• [YOUR TASK]:
Each entry below should be retyped exactly as given.

--------------------------------

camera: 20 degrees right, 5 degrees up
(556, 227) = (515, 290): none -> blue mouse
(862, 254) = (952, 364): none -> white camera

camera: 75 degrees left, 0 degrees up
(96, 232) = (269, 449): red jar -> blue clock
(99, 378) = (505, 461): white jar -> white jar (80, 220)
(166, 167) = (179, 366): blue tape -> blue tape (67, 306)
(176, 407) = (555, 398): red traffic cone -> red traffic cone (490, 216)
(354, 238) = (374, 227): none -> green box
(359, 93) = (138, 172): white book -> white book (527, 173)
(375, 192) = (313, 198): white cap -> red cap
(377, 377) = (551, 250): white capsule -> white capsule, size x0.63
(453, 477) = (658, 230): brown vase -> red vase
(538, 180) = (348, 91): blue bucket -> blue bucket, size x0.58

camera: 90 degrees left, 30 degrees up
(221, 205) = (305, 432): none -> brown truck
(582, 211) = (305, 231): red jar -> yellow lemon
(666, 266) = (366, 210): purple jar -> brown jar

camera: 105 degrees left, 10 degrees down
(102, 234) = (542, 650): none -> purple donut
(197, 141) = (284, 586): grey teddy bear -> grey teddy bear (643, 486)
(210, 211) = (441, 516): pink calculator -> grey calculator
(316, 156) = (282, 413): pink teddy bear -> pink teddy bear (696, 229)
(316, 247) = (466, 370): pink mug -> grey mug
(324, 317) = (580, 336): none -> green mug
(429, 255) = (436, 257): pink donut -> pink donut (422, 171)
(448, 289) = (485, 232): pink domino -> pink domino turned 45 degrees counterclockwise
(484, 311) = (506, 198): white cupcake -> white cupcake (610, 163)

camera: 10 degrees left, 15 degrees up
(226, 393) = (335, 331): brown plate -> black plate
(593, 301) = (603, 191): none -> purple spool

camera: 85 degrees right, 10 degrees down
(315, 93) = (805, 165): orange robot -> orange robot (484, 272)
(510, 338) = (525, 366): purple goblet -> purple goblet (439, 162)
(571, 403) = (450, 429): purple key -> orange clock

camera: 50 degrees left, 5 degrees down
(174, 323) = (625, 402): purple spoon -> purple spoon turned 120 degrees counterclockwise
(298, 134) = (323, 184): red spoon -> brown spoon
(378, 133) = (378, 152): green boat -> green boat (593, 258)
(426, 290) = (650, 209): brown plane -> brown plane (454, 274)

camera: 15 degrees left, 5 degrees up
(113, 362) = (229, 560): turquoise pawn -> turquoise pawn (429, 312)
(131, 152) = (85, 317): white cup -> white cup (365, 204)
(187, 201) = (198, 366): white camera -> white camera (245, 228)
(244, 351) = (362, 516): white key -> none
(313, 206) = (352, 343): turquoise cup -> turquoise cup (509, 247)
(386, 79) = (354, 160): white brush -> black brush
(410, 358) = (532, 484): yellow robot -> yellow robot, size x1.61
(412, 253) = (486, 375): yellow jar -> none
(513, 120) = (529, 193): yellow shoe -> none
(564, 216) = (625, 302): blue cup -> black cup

--------------------------------

• [WORKED SOLUTION]:
camera: 20 degrees right, 5 degrees up
(556, 227) = (515, 290): none -> blue mouse
(862, 254) = (952, 364): none -> white camera

camera: 75 degrees left, 0 degrees up
(96, 232) = (269, 449): red jar -> blue clock
(99, 378) = (505, 461): white jar -> white jar (80, 220)
(166, 167) = (179, 366): blue tape -> blue tape (67, 306)
(176, 407) = (555, 398): red traffic cone -> red traffic cone (490, 216)
(354, 238) = (374, 227): none -> green box
(359, 93) = (138, 172): white book -> white book (527, 173)
(375, 192) = (313, 198): white cap -> red cap
(377, 377) = (551, 250): white capsule -> white capsule, size x0.63
(453, 477) = (658, 230): brown vase -> red vase
(538, 180) = (348, 91): blue bucket -> blue bucket, size x0.58

camera: 90 degrees left, 30 degrees up
(221, 205) = (305, 432): none -> brown truck
(582, 211) = (305, 231): red jar -> yellow lemon
(666, 266) = (366, 210): purple jar -> brown jar

camera: 105 degrees left, 10 degrees down
(102, 234) = (542, 650): none -> purple donut
(197, 141) = (284, 586): grey teddy bear -> grey teddy bear (643, 486)
(210, 211) = (441, 516): pink calculator -> grey calculator
(316, 156) = (282, 413): pink teddy bear -> pink teddy bear (696, 229)
(316, 247) = (466, 370): pink mug -> grey mug
(324, 317) = (580, 336): none -> green mug
(429, 255) = (436, 257): pink donut -> pink donut (422, 171)
(448, 289) = (485, 232): pink domino -> pink domino turned 45 degrees counterclockwise
(484, 311) = (506, 198): white cupcake -> white cupcake (610, 163)

camera: 10 degrees left, 15 degrees up
(226, 393) = (335, 331): brown plate -> black plate
(593, 301) = (603, 191): none -> purple spool

camera: 85 degrees right, 10 degrees down
(315, 93) = (805, 165): orange robot -> orange robot (484, 272)
(510, 338) = (525, 366): purple goblet -> purple goblet (439, 162)
(571, 403) = (450, 429): purple key -> orange clock

camera: 50 degrees left, 5 degrees down
(174, 323) = (625, 402): purple spoon -> purple spoon turned 120 degrees counterclockwise
(298, 134) = (323, 184): red spoon -> brown spoon
(378, 133) = (378, 152): green boat -> green boat (593, 258)
(426, 290) = (650, 209): brown plane -> brown plane (454, 274)

camera: 15 degrees left, 5 degrees up
(113, 362) = (229, 560): turquoise pawn -> turquoise pawn (429, 312)
(131, 152) = (85, 317): white cup -> white cup (365, 204)
(187, 201) = (198, 366): white camera -> white camera (245, 228)
(244, 351) = (362, 516): white key -> none
(313, 206) = (352, 343): turquoise cup -> turquoise cup (509, 247)
(386, 79) = (354, 160): white brush -> black brush
(410, 358) = (532, 484): yellow robot -> yellow robot, size x1.61
(412, 253) = (486, 375): yellow jar -> none
(513, 120) = (529, 193): yellow shoe -> none
(564, 216) = (625, 302): blue cup -> black cup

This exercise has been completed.